From the records below, return every line containing the word "AGND".

Records provided:
--
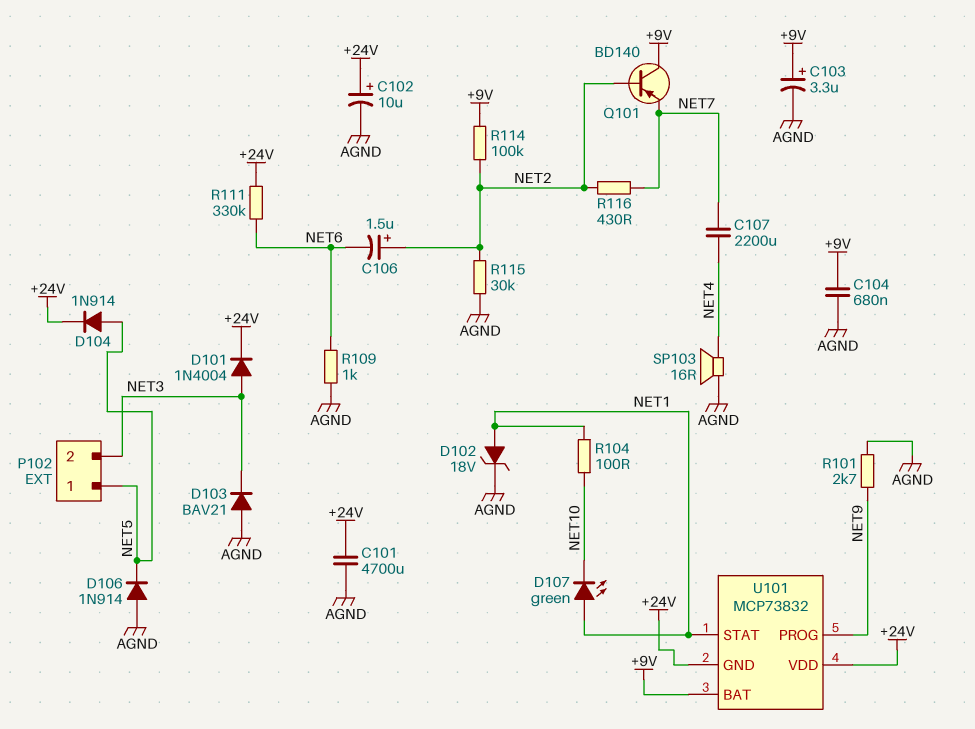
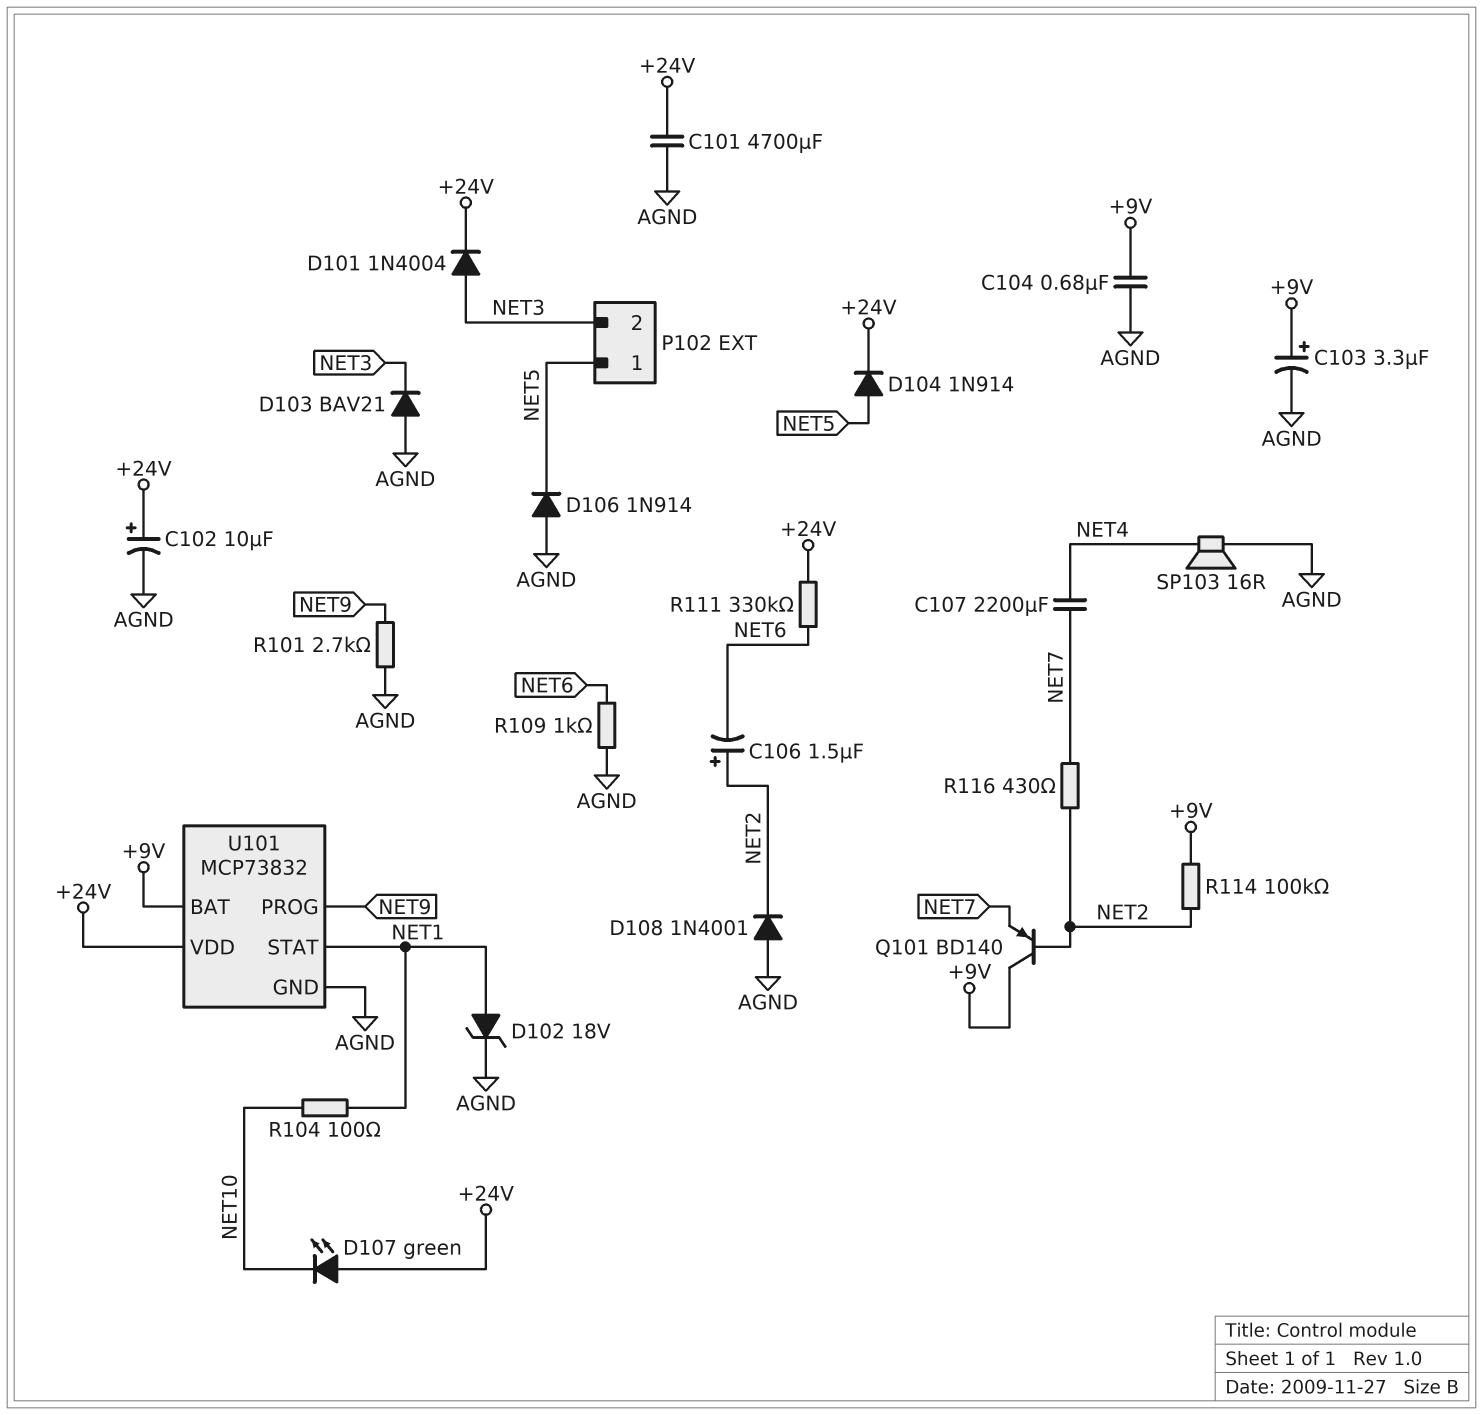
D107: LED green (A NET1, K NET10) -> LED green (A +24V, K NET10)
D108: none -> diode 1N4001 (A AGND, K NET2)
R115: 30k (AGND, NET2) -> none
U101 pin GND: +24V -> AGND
--
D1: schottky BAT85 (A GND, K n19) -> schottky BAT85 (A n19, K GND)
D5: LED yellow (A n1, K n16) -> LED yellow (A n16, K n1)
--
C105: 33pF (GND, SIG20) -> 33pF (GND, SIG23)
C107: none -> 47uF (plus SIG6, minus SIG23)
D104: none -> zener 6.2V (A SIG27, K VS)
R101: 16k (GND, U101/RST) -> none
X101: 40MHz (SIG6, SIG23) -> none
--
Response to the exercise:
D108: none -> diode 1N4001 (A AGND, K NET2)
R115: 30k (AGND, NET2) -> none
U101 pin GND: +24V -> AGND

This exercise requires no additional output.